*Task requirements*: Which lines of the listing hold the string "piramida"? Copy those lines.

┌────────

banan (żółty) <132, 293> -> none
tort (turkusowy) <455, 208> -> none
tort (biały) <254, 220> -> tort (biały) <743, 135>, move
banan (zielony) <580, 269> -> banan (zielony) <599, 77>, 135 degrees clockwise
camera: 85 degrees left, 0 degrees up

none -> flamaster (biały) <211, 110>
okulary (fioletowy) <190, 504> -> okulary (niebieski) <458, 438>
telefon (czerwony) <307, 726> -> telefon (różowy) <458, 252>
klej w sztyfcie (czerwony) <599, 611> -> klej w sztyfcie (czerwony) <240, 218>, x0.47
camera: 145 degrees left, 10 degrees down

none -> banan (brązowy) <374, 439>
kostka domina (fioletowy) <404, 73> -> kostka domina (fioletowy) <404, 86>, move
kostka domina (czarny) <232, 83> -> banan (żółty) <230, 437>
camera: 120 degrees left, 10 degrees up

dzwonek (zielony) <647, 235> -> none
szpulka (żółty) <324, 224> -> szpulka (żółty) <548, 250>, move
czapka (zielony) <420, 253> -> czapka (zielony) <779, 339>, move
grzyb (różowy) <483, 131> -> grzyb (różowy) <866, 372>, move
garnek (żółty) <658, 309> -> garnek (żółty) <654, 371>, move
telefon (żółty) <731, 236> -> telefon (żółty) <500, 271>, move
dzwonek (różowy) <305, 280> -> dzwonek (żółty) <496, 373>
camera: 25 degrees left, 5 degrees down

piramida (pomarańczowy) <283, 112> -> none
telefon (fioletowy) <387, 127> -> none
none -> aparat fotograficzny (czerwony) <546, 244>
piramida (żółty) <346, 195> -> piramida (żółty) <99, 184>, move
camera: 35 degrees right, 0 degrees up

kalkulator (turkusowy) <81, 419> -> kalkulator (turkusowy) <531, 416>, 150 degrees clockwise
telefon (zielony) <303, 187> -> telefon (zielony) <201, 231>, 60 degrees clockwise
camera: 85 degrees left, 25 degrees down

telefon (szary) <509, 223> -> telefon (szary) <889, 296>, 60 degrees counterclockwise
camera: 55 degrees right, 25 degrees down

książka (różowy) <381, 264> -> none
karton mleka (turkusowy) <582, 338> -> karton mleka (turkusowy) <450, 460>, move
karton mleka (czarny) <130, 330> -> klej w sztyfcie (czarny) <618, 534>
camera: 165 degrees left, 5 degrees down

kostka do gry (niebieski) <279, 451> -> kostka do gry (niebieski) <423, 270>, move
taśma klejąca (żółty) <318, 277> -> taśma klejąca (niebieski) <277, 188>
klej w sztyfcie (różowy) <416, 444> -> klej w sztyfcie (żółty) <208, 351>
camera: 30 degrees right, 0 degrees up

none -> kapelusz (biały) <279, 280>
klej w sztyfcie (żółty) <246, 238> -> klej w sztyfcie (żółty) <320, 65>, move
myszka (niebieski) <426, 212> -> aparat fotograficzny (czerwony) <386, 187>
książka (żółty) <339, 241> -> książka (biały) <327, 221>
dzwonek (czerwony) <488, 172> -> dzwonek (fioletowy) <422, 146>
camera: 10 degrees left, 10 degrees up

└────────

*Solution to this problem*:
piramida (pomarańczowy) <283, 112> -> none
piramida (żółty) <346, 195> -> piramida (żółty) <99, 184>, move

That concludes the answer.